Stored items
---------------

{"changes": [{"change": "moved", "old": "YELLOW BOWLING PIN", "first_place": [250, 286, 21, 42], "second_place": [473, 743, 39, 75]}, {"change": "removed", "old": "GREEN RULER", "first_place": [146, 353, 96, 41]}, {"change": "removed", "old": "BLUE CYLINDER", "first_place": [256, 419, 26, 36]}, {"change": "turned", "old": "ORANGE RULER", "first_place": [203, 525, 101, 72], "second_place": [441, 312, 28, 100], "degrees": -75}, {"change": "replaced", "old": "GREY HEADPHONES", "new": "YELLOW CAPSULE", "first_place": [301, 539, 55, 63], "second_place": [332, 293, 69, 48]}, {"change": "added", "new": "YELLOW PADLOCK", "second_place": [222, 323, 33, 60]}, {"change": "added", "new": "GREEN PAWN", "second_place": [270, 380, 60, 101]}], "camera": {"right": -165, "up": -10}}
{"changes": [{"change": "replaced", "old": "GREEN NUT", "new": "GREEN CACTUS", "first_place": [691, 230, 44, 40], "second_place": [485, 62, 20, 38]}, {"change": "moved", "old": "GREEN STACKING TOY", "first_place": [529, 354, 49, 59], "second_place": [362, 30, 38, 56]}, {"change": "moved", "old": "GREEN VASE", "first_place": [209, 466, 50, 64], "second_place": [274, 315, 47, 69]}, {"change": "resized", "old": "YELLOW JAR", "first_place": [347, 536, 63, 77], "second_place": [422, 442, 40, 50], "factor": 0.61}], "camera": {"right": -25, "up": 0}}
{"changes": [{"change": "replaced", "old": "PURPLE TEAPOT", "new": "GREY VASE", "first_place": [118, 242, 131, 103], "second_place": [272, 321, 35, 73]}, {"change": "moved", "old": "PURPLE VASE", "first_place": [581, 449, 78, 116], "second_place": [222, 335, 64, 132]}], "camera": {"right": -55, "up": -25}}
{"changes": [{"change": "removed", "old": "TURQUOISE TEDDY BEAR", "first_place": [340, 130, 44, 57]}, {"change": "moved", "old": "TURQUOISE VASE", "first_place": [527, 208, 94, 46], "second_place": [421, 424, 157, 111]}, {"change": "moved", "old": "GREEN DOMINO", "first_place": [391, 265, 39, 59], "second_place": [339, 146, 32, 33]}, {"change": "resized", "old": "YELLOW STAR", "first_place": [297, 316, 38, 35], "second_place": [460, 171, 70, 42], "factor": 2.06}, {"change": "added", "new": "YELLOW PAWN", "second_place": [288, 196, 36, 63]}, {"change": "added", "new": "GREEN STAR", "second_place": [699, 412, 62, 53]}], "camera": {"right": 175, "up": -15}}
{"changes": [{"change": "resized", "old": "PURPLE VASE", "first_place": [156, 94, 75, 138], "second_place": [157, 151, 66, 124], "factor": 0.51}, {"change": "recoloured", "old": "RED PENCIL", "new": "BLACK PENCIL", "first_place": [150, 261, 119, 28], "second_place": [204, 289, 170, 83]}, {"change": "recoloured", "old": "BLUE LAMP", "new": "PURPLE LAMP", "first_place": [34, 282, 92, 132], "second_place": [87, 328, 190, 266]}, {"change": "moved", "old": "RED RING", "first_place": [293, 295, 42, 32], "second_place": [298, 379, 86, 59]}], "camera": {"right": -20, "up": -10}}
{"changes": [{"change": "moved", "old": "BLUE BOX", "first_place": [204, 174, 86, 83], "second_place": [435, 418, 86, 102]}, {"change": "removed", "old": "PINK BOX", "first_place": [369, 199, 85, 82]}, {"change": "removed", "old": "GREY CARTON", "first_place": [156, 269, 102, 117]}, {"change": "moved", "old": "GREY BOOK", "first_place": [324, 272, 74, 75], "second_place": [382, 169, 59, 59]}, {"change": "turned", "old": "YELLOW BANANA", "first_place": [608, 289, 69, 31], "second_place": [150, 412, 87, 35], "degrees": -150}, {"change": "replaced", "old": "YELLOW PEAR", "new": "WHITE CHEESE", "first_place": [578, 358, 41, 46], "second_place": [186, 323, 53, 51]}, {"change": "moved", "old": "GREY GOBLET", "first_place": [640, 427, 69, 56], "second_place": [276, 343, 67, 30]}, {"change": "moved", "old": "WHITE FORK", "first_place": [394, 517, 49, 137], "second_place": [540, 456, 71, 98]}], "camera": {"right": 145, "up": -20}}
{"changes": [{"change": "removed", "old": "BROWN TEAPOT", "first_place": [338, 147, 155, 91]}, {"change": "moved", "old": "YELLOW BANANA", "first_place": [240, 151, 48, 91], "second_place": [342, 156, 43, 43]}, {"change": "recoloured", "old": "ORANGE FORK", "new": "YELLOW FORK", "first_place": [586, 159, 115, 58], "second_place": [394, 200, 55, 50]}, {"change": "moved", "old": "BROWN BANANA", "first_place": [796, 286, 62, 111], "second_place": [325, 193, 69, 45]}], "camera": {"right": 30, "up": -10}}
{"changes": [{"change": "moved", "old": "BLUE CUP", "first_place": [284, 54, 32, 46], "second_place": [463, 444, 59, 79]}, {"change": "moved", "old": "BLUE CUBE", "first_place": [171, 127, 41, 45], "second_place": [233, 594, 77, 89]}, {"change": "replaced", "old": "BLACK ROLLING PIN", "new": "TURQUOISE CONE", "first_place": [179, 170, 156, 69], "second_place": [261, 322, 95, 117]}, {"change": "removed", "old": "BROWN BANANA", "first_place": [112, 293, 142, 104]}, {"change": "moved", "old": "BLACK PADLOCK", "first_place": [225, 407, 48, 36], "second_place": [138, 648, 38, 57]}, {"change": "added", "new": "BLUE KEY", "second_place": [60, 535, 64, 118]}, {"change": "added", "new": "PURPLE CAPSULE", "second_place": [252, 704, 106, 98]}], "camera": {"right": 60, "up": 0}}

---------------

**Work order**
Reprint the entries above in full, exactly as they are.

**Output of the task**
{"changes": [{"change": "moved", "old": "YELLOW BOWLING PIN", "first_place": [250, 286, 21, 42], "second_place": [473, 743, 39, 75]}, {"change": "removed", "old": "GREEN RULER", "first_place": [146, 353, 96, 41]}, {"change": "removed", "old": "BLUE CYLINDER", "first_place": [256, 419, 26, 36]}, {"change": "turned", "old": "ORANGE RULER", "first_place": [203, 525, 101, 72], "second_place": [441, 312, 28, 100], "degrees": -75}, {"change": "replaced", "old": "GREY HEADPHONES", "new": "YELLOW CAPSULE", "first_place": [301, 539, 55, 63], "second_place": [332, 293, 69, 48]}, {"change": "added", "new": "YELLOW PADLOCK", "second_place": [222, 323, 33, 60]}, {"change": "added", "new": "GREEN PAWN", "second_place": [270, 380, 60, 101]}], "camera": {"right": -165, "up": -10}}
{"changes": [{"change": "replaced", "old": "GREEN NUT", "new": "GREEN CACTUS", "first_place": [691, 230, 44, 40], "second_place": [485, 62, 20, 38]}, {"change": "moved", "old": "GREEN STACKING TOY", "first_place": [529, 354, 49, 59], "second_place": [362, 30, 38, 56]}, {"change": "moved", "old": "GREEN VASE", "first_place": [209, 466, 50, 64], "second_place": [274, 315, 47, 69]}, {"change": "resized", "old": "YELLOW JAR", "first_place": [347, 536, 63, 77], "second_place": [422, 442, 40, 50], "factor": 0.61}], "camera": {"right": -25, "up": 0}}
{"changes": [{"change": "replaced", "old": "PURPLE TEAPOT", "new": "GREY VASE", "first_place": [118, 242, 131, 103], "second_place": [272, 321, 35, 73]}, {"change": "moved", "old": "PURPLE VASE", "first_place": [581, 449, 78, 116], "second_place": [222, 335, 64, 132]}], "camera": {"right": -55, "up": -25}}
{"changes": [{"change": "removed", "old": "TURQUOISE TEDDY BEAR", "first_place": [340, 130, 44, 57]}, {"change": "moved", "old": "TURQUOISE VASE", "first_place": [527, 208, 94, 46], "second_place": [421, 424, 157, 111]}, {"change": "moved", "old": "GREEN DOMINO", "first_place": [391, 265, 39, 59], "second_place": [339, 146, 32, 33]}, {"change": "resized", "old": "YELLOW STAR", "first_place": [297, 316, 38, 35], "second_place": [460, 171, 70, 42], "factor": 2.06}, {"change": "added", "new": "YELLOW PAWN", "second_place": [288, 196, 36, 63]}, {"change": "added", "new": "GREEN STAR", "second_place": [699, 412, 62, 53]}], "camera": {"right": 175, "up": -15}}
{"changes": [{"change": "resized", "old": "PURPLE VASE", "first_place": [156, 94, 75, 138], "second_place": [157, 151, 66, 124], "factor": 0.51}, {"change": "recoloured", "old": "RED PENCIL", "new": "BLACK PENCIL", "first_place": [150, 261, 119, 28], "second_place": [204, 289, 170, 83]}, {"change": "recoloured", "old": "BLUE LAMP", "new": "PURPLE LAMP", "first_place": [34, 282, 92, 132], "second_place": [87, 328, 190, 266]}, {"change": "moved", "old": "RED RING", "first_place": [293, 295, 42, 32], "second_place": [298, 379, 86, 59]}], "camera": {"right": -20, "up": -10}}
{"changes": [{"change": "moved", "old": "BLUE BOX", "first_place": [204, 174, 86, 83], "second_place": [435, 418, 86, 102]}, {"change": "removed", "old": "PINK BOX", "first_place": [369, 199, 85, 82]}, {"change": "removed", "old": "GREY CARTON", "first_place": [156, 269, 102, 117]}, {"change": "moved", "old": "GREY BOOK", "first_place": [324, 272, 74, 75], "second_place": [382, 169, 59, 59]}, {"change": "turned", "old": "YELLOW BANANA", "first_place": [608, 289, 69, 31], "second_place": [150, 412, 87, 35], "degrees": -150}, {"change": "replaced", "old": "YELLOW PEAR", "new": "WHITE CHEESE", "first_place": [578, 358, 41, 46], "second_place": [186, 323, 53, 51]}, {"change": "moved", "old": "GREY GOBLET", "first_place": [640, 427, 69, 56], "second_place": [276, 343, 67, 30]}, {"change": "moved", "old": "WHITE FORK", "first_place": [394, 517, 49, 137], "second_place": [540, 456, 71, 98]}], "camera": {"right": 145, "up": -20}}
{"changes": [{"change": "removed", "old": "BROWN TEAPOT", "first_place": [338, 147, 155, 91]}, {"change": "moved", "old": "YELLOW BANANA", "first_place": [240, 151, 48, 91], "second_place": [342, 156, 43, 43]}, {"change": "recoloured", "old": "ORANGE FORK", "new": "YELLOW FORK", "first_place": [586, 159, 115, 58], "second_place": [394, 200, 55, 50]}, {"change": "moved", "old": "BROWN BANANA", "first_place": [796, 286, 62, 111], "second_place": [325, 193, 69, 45]}], "camera": {"right": 30, "up": -10}}
{"changes": [{"change": "moved", "old": "BLUE CUP", "first_place": [284, 54, 32, 46], "second_place": [463, 444, 59, 79]}, {"change": "moved", "old": "BLUE CUBE", "first_place": [171, 127, 41, 45], "second_place": [233, 594, 77, 89]}, {"change": "replaced", "old": "BLACK ROLLING PIN", "new": "TURQUOISE CONE", "first_place": [179, 170, 156, 69], "second_place": [261, 322, 95, 117]}, {"change": "removed", "old": "BROWN BANANA", "first_place": [112, 293, 142, 104]}, {"change": "moved", "old": "BLACK PADLOCK", "first_place": [225, 407, 48, 36], "second_place": [138, 648, 38, 57]}, {"change": "added", "new": "BLUE KEY", "second_place": [60, 535, 64, 118]}, {"change": "added", "new": "PURPLE CAPSULE", "second_place": [252, 704, 106, 98]}], "camera": {"right": 60, "up": 0}}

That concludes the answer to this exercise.